(Before-and-after change data)
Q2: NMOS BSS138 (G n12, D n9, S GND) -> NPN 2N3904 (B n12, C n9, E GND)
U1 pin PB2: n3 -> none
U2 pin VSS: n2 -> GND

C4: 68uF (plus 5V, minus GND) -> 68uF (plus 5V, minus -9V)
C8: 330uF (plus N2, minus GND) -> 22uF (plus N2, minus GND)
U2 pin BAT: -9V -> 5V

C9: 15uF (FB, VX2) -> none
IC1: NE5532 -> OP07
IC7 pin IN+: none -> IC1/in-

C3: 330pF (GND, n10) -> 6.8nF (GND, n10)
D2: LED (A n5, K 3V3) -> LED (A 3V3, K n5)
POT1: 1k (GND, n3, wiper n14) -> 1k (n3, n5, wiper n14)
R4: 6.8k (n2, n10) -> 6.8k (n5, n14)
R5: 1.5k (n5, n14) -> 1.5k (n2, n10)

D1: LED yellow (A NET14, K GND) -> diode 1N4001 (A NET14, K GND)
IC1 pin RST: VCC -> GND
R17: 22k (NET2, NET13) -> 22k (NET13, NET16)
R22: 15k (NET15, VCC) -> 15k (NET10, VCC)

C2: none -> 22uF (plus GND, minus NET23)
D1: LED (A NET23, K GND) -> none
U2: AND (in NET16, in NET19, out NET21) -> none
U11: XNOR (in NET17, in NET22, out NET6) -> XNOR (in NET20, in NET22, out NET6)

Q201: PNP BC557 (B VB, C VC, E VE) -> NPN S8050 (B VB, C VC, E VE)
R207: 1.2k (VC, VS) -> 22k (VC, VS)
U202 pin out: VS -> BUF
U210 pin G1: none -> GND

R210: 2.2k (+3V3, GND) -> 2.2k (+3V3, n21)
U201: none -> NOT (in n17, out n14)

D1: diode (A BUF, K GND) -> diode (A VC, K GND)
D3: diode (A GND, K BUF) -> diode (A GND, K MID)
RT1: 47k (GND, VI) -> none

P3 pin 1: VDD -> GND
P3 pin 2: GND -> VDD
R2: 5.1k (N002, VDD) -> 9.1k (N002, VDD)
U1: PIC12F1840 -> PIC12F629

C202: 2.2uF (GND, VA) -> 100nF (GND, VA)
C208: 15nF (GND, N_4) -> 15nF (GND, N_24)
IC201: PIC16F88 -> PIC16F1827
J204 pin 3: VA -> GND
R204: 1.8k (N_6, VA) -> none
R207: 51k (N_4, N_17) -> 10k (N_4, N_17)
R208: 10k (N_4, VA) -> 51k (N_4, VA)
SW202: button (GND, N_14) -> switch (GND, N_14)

### Required action:
The expected answer is a copy of each line in the records that holds the word "minus".

### Finished exercise:
C4: 68uF (plus 5V, minus GND) -> 68uF (plus 5V, minus -9V)
C8: 330uF (plus N2, minus GND) -> 22uF (plus N2, minus GND)
C2: none -> 22uF (plus GND, minus NET23)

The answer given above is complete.